In the data below, set down exactly the lines from the one containing "blue brick H8:I9" up to and including the one containing "white cone H4". Leave the pictures out.
═════ Supplied records ═════
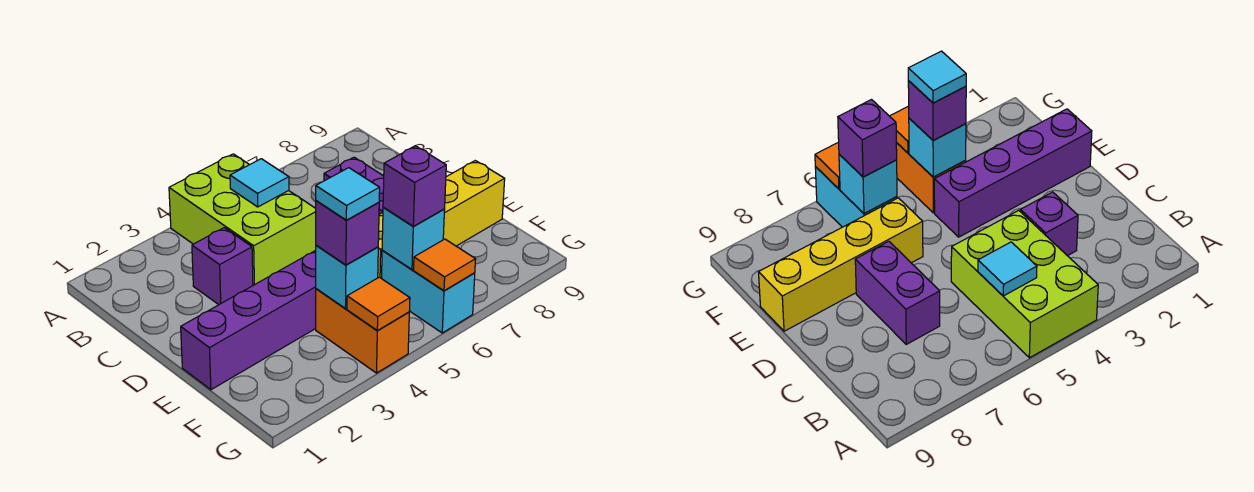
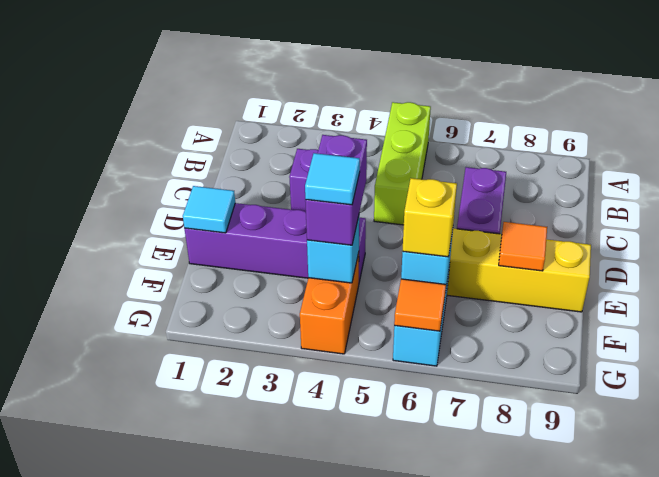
lime brick A4:C5 level 1 -> lime brick A5:C5 level 1
cyan tile B5 level 2 -> cyan tile E1 level 2
purple brick F4 level 3 -> purple brick E4:F4 level 3
purple brick F6 level 3 -> yellow brick F6 level 3
orange tile G4 level 2 -> orange tile E8 level 2

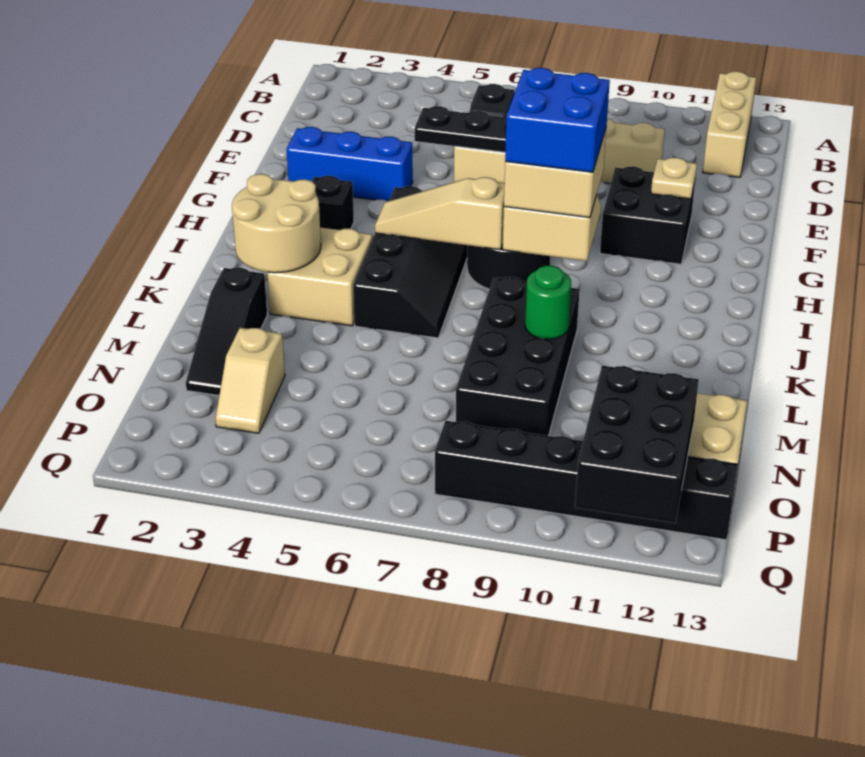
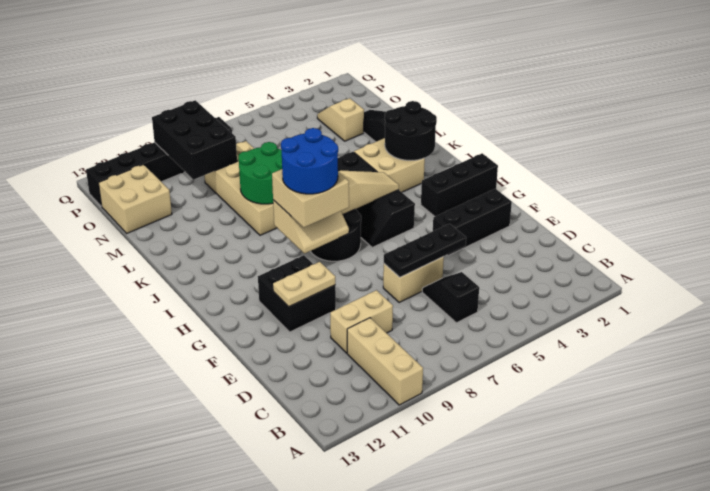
tan brick A12:C12 level 1 -> tan brick A10:C10 level 1
blue brick F2:F4 level 1 -> black brick F2:F4 level 1
tan plate F11 level 2 -> tan plate F10:F11 level 2
black brick H3 level 1 -> black brick H1:H3 level 1
blue brick H8:I9 level 4 -> blue round brick H8:I9 level 4
tan round brick J2:K3 level 2 -> black round brick J2:K3 level 2
black brick K8:N9 level 1 -> tan brick K8:N9 level 1
green round brick L9 level 2 -> green round brick K8:L9 level 2
black brick O11:Q12 level 2 -> black brick N9:P10 level 2

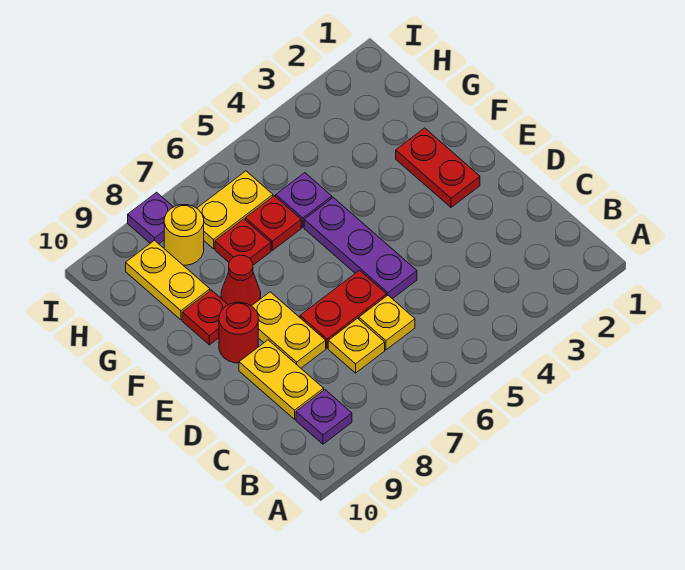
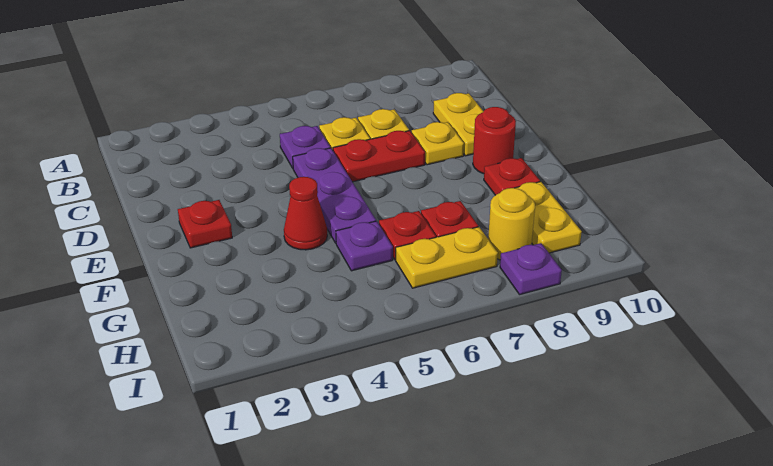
purple plate B9 level 1 -> purple plate C5 level 1
yellow plate D8:E8 level 1 -> yellow plate D8 level 1
red plate E2:F2 level 1 -> red plate E2 level 1
red cone F8 level 1 -> red cone F4 level 1

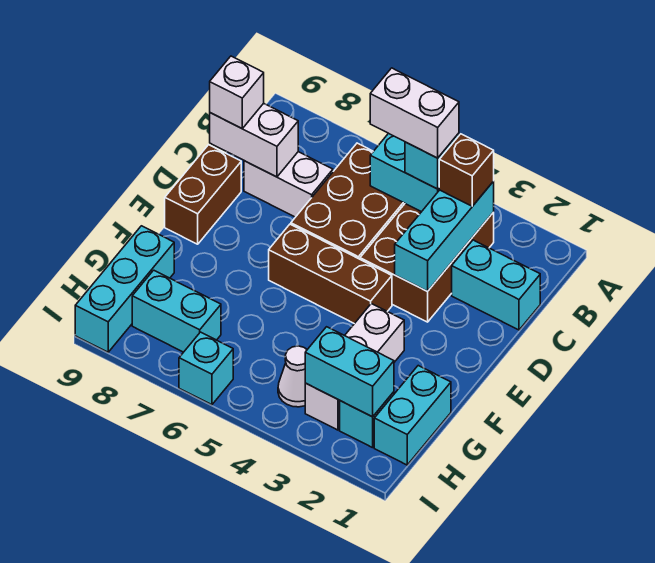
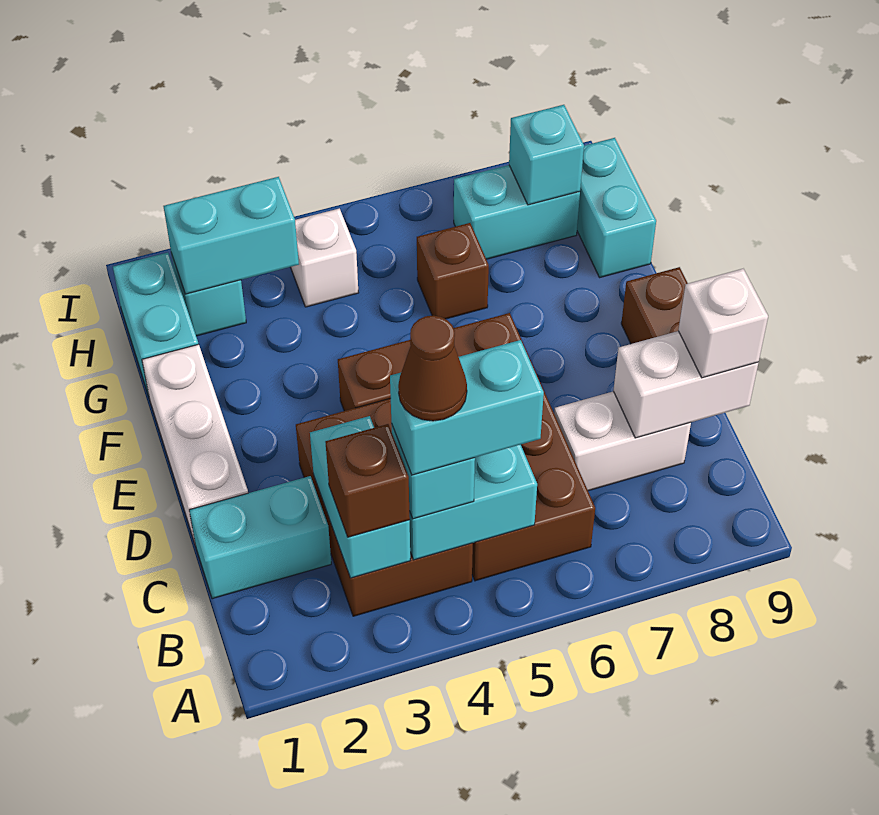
cyan brick B3:D3 level 2 -> cyan brick B3:C3 level 2
white brick B4:B5 level 4 -> cyan brick B4:B5 level 4
none -> brown cone B4 level 5
white brick F3:H3 level 1 -> white brick D1:F1 level 1
none -> brown brick G6 level 1
cyan brick G9:I9 level 1 -> cyan brick G9:H9 level 1
white cone H4 level 1 -> white brick H4 level 1
cyan brick I6 level 1 -> cyan brick H8 level 2

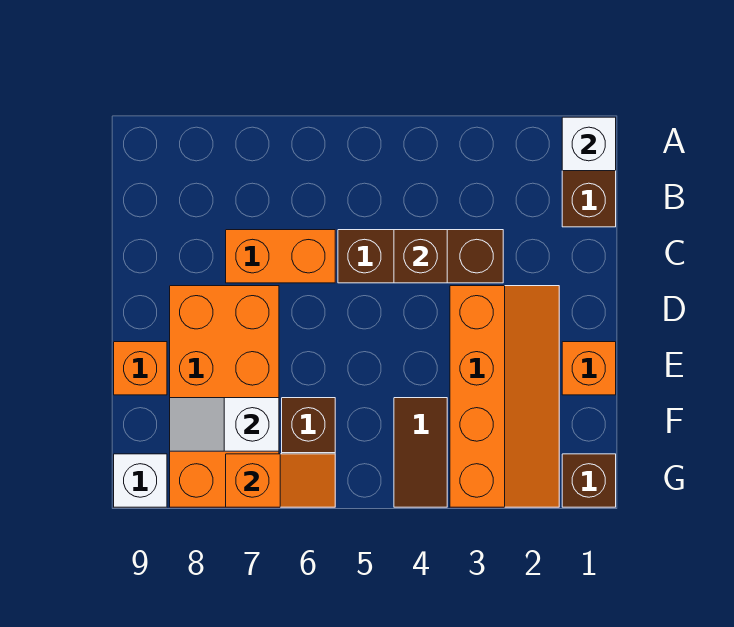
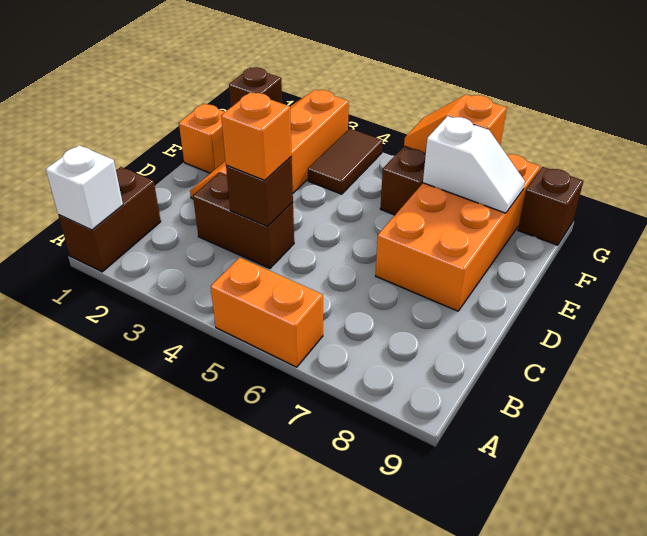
brown brick C3:C5 level 1 -> brown brick C3:C4 level 1
orange brick C6:C7 level 1 -> orange brick A5:A6 level 1
orange brick E9 level 1 -> orange brick C4 level 3
white brick G9 level 1 -> brown brick G9 level 1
═════
> [Exercise answer]
blue brick H8:I9 level 4 -> blue round brick H8:I9 level 4
tan round brick J2:K3 level 2 -> black round brick J2:K3 level 2
black brick K8:N9 level 1 -> tan brick K8:N9 level 1
green round brick L9 level 2 -> green round brick K8:L9 level 2
black brick O11:Q12 level 2 -> black brick N9:P10 level 2

purple plate B9 level 1 -> purple plate C5 level 1
yellow plate D8:E8 level 1 -> yellow plate D8 level 1
red plate E2:F2 level 1 -> red plate E2 level 1
red cone F8 level 1 -> red cone F4 level 1

cyan brick B3:D3 level 2 -> cyan brick B3:C3 level 2
white brick B4:B5 level 4 -> cyan brick B4:B5 level 4
none -> brown cone B4 level 5
white brick F3:H3 level 1 -> white brick D1:F1 level 1
none -> brown brick G6 level 1
cyan brick G9:I9 level 1 -> cyan brick G9:H9 level 1
white cone H4 level 1 -> white brick H4 level 1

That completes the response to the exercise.